(Items from a data source)
Content starts

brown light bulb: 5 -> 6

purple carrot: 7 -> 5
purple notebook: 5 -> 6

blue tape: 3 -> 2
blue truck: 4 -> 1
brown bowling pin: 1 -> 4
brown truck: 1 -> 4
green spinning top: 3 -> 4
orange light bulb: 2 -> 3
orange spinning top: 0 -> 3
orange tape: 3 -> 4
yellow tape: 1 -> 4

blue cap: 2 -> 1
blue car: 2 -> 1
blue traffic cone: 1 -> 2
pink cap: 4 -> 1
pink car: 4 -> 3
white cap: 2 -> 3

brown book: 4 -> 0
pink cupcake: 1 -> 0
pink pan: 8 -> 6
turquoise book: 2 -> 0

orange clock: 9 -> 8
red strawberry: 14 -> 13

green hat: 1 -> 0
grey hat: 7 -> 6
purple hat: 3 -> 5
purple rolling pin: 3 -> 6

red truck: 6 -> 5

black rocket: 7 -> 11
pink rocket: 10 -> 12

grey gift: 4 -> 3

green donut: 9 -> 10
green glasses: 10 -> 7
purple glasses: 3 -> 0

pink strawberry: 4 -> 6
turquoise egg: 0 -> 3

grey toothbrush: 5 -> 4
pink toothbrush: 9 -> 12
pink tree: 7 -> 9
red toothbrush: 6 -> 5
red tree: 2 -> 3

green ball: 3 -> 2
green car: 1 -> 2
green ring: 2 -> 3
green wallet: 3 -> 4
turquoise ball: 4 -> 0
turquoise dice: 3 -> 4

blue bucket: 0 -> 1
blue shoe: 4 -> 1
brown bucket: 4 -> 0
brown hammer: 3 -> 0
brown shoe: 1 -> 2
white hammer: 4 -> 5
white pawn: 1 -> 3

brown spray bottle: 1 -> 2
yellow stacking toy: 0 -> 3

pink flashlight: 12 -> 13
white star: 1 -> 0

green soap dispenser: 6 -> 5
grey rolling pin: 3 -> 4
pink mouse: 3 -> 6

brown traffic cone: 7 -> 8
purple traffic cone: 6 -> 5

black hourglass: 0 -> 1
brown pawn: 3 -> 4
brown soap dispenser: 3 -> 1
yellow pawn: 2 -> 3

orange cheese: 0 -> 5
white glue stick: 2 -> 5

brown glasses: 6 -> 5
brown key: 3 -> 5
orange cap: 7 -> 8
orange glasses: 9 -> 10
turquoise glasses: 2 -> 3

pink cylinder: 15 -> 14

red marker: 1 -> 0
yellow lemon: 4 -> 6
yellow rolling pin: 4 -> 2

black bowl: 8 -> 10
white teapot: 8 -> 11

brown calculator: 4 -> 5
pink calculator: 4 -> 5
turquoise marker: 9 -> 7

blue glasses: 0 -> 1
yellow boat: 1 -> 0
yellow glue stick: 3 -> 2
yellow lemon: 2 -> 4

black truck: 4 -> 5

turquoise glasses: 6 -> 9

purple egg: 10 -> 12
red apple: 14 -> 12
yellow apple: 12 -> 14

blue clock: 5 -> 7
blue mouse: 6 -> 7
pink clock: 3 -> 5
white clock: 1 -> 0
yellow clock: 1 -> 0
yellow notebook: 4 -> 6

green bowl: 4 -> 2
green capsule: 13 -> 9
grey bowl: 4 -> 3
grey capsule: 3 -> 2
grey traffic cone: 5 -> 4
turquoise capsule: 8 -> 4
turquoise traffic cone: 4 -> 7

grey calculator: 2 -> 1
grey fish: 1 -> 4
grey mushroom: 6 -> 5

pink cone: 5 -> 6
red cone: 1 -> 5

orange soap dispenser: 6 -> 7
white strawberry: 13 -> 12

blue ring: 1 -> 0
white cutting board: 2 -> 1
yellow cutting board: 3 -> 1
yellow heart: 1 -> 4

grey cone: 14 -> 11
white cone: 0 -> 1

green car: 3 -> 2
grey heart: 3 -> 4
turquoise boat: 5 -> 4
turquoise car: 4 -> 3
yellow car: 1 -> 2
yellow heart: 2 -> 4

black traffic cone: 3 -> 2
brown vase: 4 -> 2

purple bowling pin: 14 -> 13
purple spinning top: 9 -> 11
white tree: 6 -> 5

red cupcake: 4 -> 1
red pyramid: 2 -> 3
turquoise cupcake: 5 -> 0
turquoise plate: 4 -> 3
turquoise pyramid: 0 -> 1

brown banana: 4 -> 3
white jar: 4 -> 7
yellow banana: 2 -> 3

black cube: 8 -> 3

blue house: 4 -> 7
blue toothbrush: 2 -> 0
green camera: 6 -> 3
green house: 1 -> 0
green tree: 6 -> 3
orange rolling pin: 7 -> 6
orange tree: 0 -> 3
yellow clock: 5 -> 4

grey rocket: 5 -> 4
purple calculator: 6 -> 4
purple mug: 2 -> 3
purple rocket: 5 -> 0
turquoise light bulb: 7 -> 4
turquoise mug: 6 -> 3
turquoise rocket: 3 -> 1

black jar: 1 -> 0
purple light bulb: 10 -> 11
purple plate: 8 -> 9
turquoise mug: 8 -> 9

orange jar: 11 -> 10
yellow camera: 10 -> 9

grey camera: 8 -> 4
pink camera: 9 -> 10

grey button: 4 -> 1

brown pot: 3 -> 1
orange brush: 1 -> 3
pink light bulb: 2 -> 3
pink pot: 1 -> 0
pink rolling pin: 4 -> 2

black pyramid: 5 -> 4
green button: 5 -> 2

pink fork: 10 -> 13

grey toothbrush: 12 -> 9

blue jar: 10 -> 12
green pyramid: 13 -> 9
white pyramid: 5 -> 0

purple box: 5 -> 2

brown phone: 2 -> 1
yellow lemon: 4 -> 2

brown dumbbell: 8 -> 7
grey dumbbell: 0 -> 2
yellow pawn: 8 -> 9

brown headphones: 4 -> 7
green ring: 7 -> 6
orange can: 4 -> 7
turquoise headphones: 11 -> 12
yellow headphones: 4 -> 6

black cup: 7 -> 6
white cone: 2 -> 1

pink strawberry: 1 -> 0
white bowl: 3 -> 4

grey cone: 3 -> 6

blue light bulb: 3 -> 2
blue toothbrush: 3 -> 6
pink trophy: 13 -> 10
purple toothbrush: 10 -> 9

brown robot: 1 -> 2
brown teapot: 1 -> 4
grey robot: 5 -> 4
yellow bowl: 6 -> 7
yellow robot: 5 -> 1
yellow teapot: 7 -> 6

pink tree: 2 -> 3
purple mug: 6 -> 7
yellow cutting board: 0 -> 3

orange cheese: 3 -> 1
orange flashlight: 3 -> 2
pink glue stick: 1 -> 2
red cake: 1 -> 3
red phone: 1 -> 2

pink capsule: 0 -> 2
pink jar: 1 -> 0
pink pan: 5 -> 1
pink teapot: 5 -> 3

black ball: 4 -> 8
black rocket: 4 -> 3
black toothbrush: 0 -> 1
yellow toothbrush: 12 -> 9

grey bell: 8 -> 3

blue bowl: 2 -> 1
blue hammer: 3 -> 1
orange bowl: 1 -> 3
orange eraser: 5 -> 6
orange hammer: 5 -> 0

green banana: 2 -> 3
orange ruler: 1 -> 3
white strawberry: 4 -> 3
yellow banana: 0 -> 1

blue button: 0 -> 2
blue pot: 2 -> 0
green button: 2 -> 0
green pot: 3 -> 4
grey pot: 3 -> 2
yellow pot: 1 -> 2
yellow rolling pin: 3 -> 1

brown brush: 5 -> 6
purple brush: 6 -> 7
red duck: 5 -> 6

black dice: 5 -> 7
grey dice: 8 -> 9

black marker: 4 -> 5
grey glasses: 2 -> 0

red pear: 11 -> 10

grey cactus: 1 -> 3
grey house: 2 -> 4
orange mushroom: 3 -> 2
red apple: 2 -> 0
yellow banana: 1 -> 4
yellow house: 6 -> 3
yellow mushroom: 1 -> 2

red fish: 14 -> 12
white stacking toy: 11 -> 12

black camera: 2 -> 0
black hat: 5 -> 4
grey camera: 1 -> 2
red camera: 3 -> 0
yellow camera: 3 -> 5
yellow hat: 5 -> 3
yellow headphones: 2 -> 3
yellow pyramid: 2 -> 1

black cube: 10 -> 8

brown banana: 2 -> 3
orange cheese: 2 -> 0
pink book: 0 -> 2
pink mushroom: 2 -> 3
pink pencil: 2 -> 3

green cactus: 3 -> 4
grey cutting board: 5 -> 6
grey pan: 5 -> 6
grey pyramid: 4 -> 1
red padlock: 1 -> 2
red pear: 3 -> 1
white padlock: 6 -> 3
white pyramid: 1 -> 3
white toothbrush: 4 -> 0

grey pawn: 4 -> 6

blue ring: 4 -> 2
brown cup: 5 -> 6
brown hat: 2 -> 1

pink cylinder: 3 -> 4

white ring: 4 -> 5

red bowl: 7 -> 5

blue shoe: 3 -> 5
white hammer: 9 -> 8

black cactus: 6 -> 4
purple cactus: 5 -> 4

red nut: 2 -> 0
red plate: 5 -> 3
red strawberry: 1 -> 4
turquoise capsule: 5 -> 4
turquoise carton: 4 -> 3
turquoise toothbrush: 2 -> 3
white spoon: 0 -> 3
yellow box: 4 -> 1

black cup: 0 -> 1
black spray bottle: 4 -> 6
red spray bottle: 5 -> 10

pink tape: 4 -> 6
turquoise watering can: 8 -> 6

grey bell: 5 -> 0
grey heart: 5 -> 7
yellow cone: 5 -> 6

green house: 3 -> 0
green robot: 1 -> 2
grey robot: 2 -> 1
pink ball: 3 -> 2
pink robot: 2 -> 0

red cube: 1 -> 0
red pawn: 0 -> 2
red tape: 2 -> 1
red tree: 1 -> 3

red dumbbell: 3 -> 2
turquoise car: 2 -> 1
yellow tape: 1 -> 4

Content ends

Write out each line above containing "ball".

green ball: 3 -> 2
turquoise ball: 4 -> 0
black ball: 4 -> 8
pink ball: 3 -> 2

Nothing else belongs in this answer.